Exercise material:
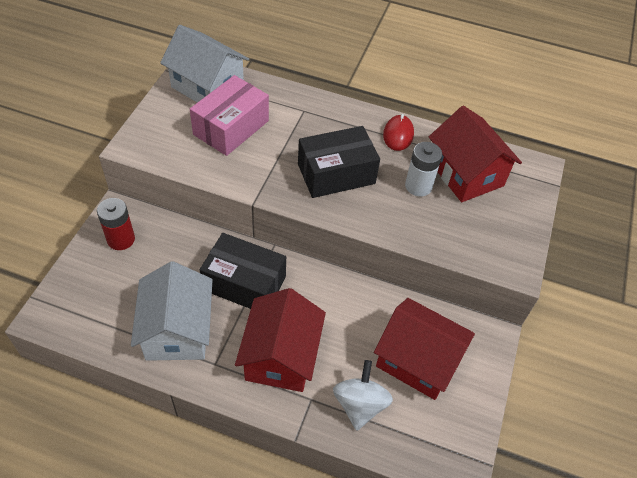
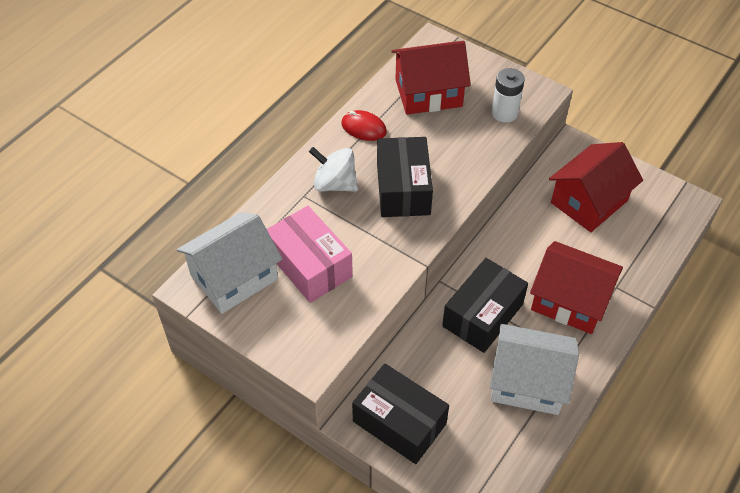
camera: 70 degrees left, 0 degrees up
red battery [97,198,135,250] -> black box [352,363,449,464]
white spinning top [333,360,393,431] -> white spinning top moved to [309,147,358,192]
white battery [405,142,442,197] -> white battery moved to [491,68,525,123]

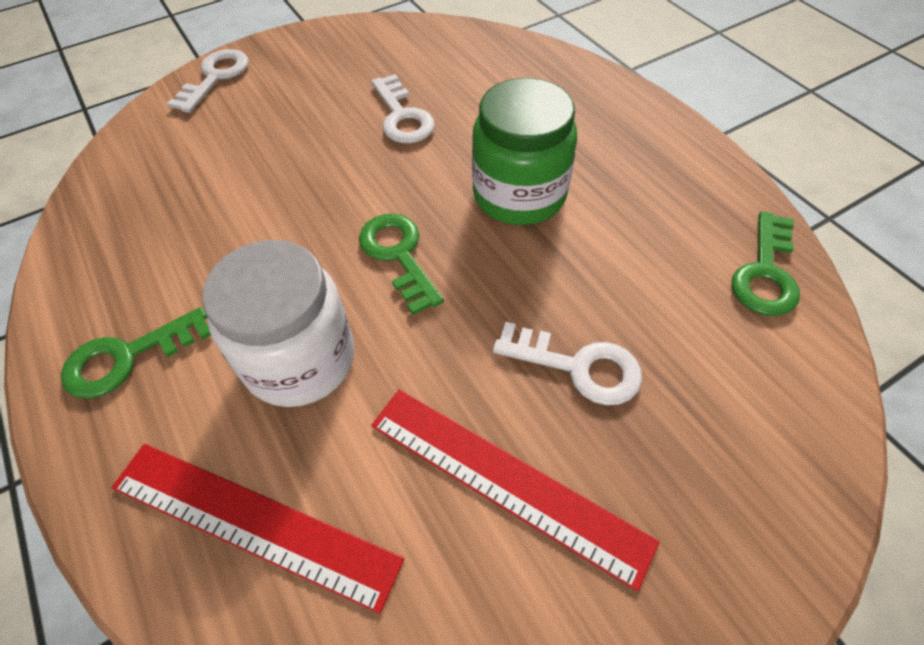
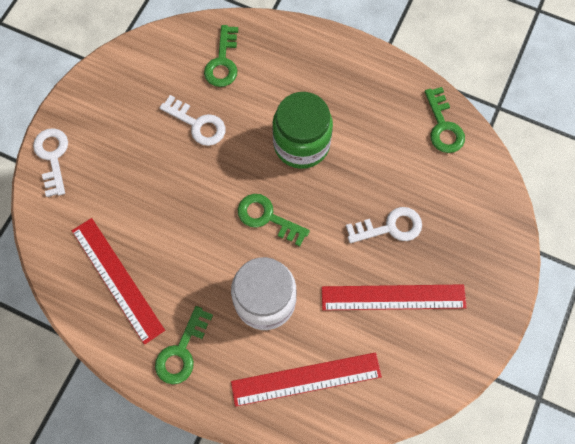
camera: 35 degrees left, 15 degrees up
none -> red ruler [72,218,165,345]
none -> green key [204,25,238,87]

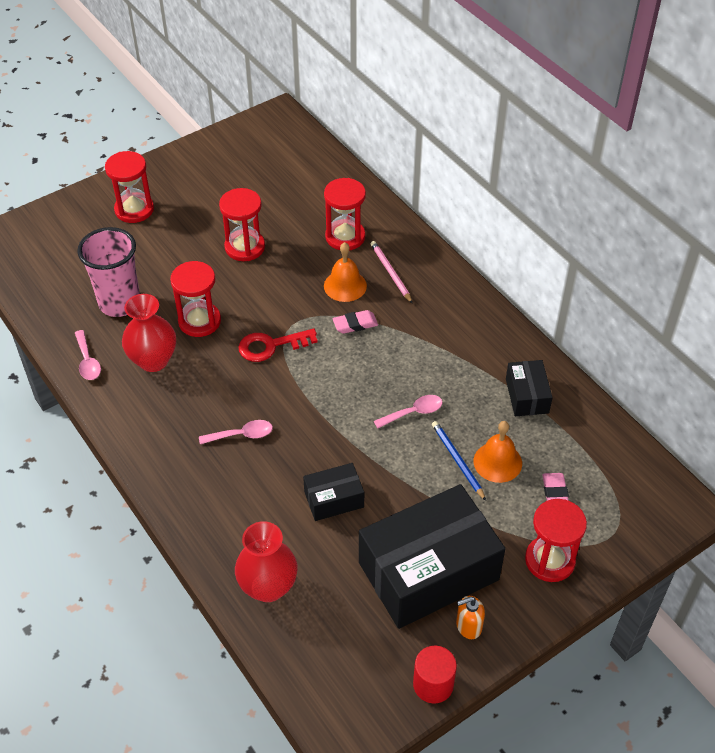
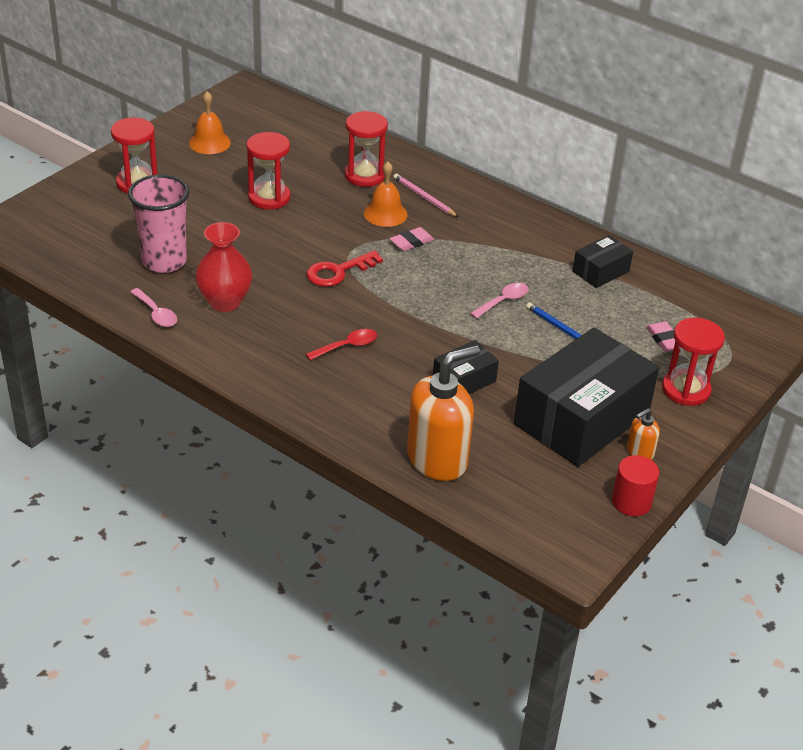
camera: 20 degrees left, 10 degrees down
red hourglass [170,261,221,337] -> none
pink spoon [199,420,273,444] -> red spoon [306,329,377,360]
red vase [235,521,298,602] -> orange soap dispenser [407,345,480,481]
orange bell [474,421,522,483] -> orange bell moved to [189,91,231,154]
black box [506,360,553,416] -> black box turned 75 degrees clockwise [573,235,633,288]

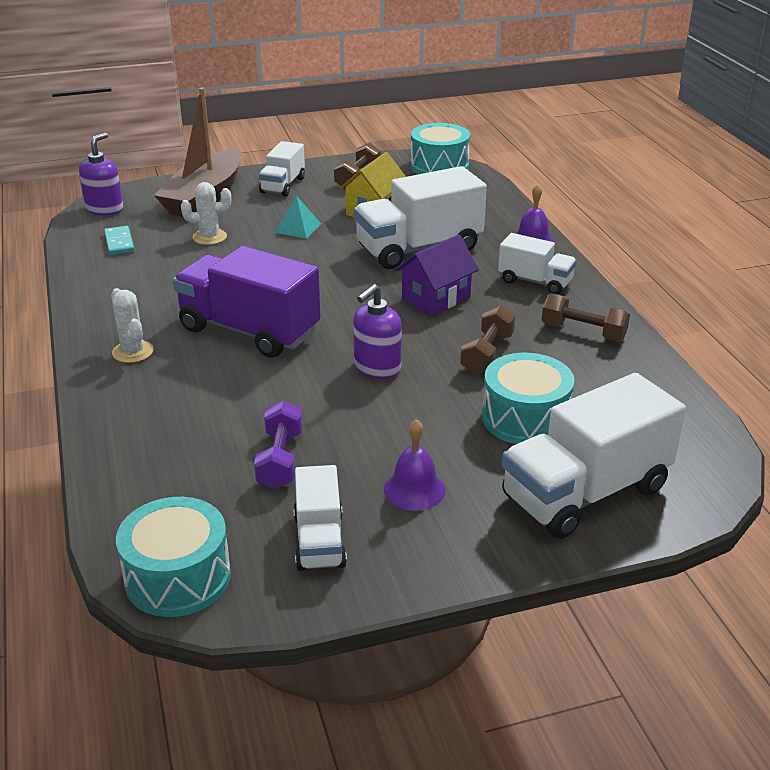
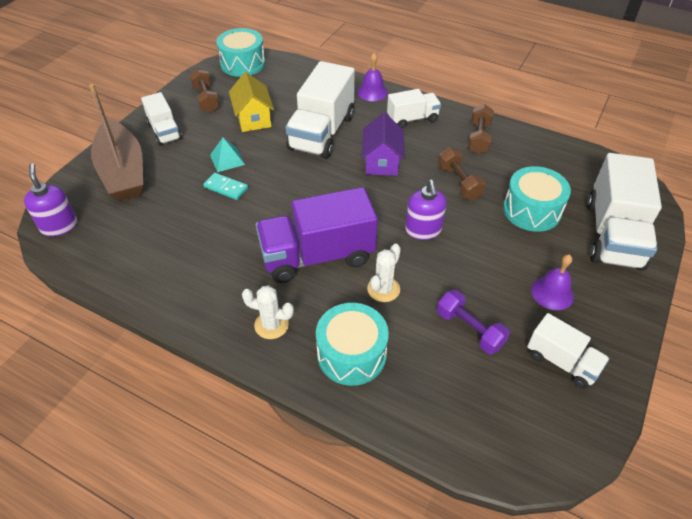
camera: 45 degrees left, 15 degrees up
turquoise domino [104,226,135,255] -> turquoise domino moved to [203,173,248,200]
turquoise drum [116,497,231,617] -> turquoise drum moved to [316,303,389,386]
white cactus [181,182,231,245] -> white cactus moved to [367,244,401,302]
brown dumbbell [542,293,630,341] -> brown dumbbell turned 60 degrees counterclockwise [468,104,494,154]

* * *

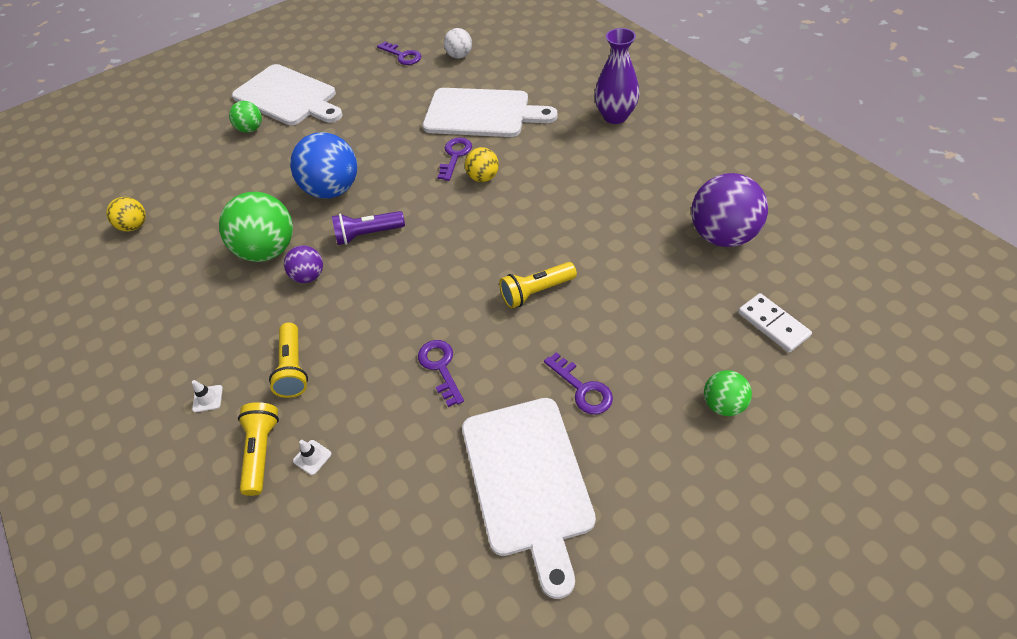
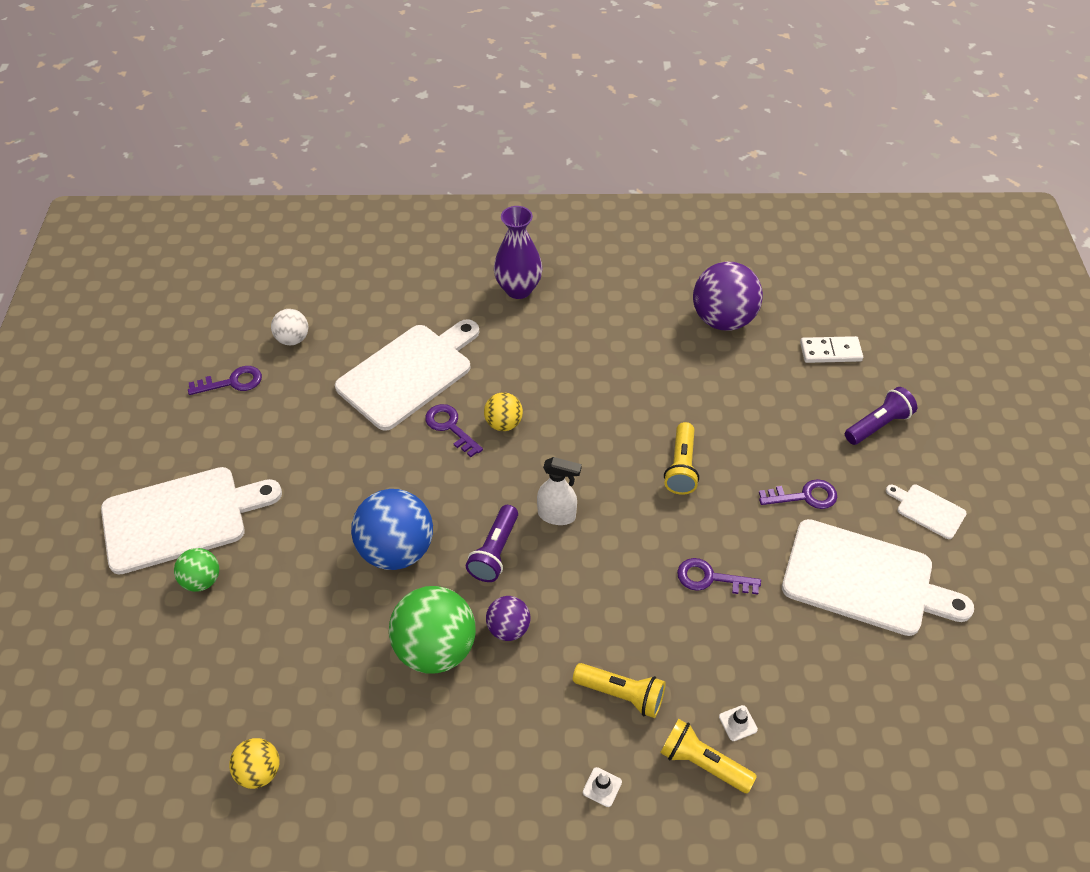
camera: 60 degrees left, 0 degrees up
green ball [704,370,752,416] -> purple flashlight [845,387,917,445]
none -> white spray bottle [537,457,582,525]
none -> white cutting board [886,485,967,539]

Exercise instructions: Precisely the lines between those holding "green ball [704,370,752,416]" and "none -> white cutting board [886,485,967,539]", inclusive, are to be reproduced from the listing above, with nothing added.

Written solution:
green ball [704,370,752,416] -> purple flashlight [845,387,917,445]
none -> white spray bottle [537,457,582,525]
none -> white cutting board [886,485,967,539]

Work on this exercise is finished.